[[ Extracted data open ]]
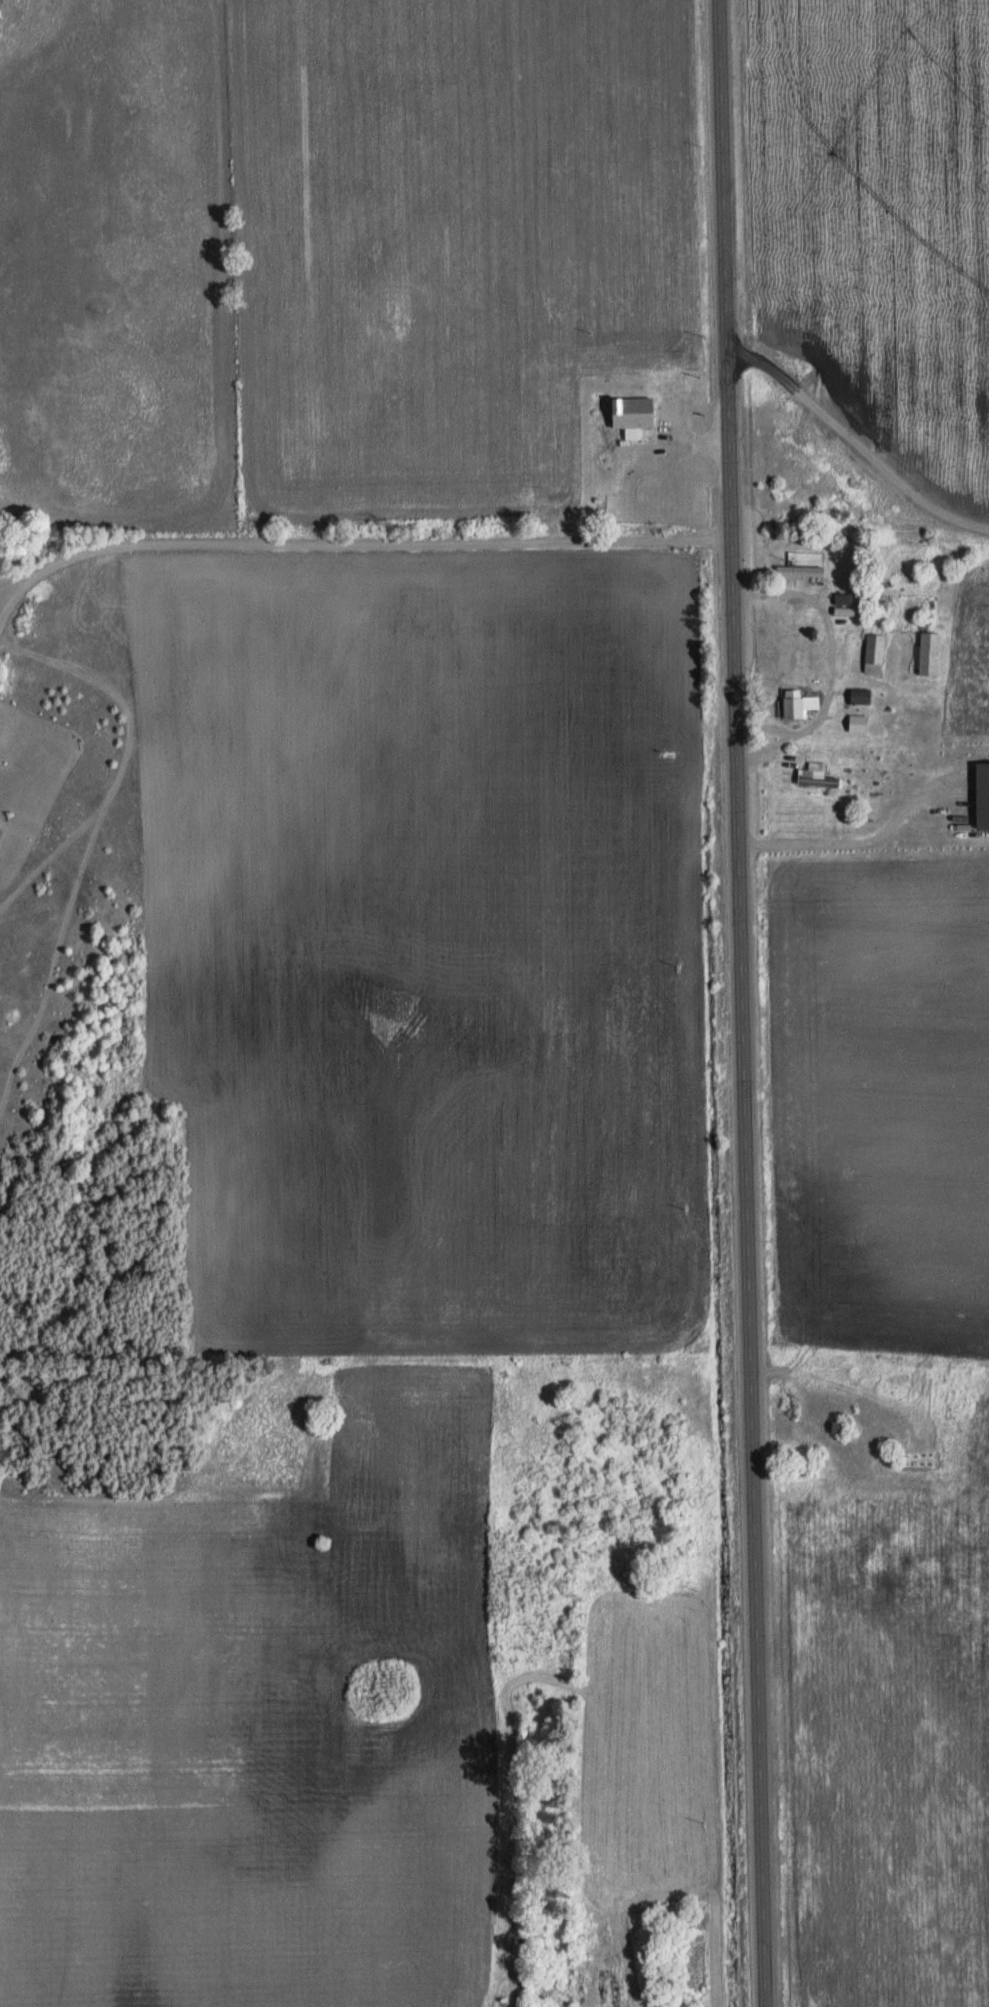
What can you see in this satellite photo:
road: (357, 542)
building: (799, 571)
building: (842, 598)
building: (874, 653)
building: (927, 653)
road: (831, 661)
building: (860, 696)
building: (798, 703)
building: (857, 723)
building: (815, 775)
road: (782, 780)
building: (982, 796)
road: (855, 840)
road: (742, 1003)

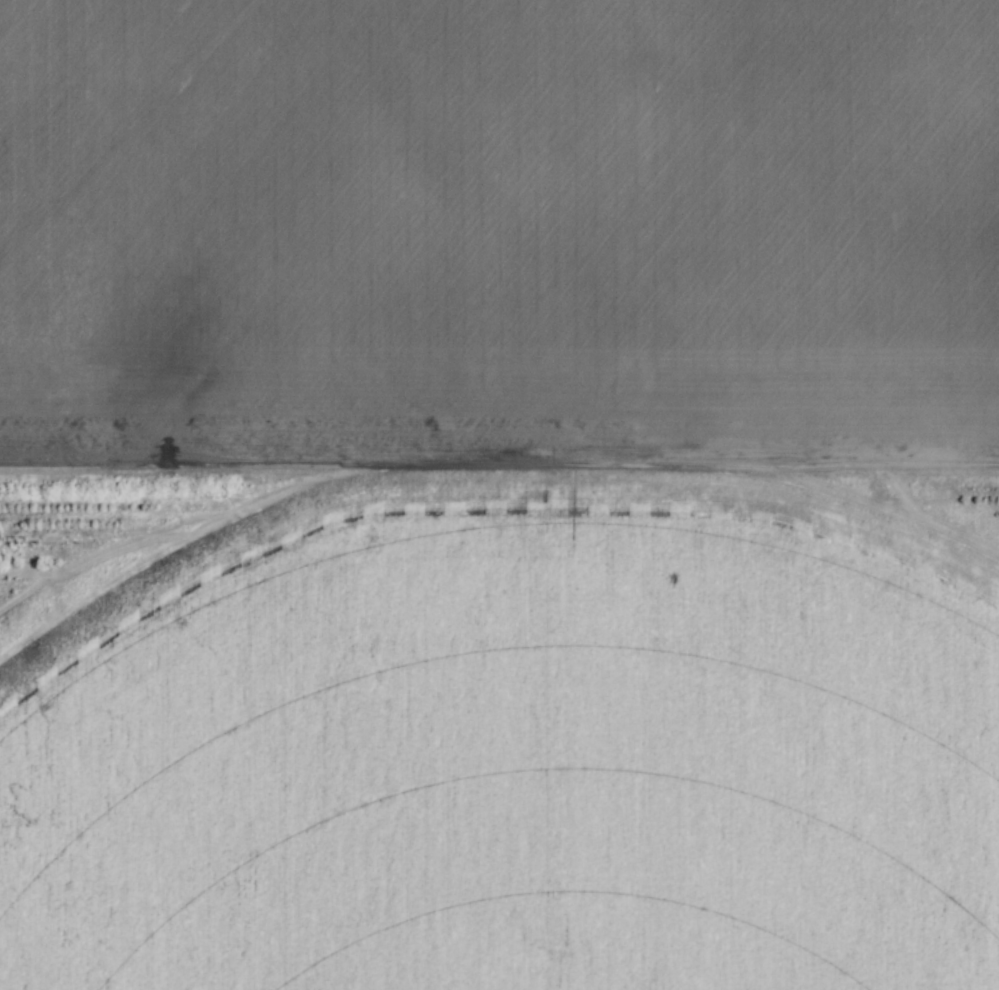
[[ Extracted data closed ]]
- _Work instructions_
Restate the whole listing above exactly, except for its images.

- _Finished task_
What can you see in this satellite photo:
road: (357, 542)
building: (799, 571)
building: (842, 598)
building: (874, 653)
building: (927, 653)
road: (831, 661)
building: (860, 696)
building: (798, 703)
building: (857, 723)
building: (815, 775)
road: (782, 780)
building: (982, 796)
road: (855, 840)
road: (742, 1003)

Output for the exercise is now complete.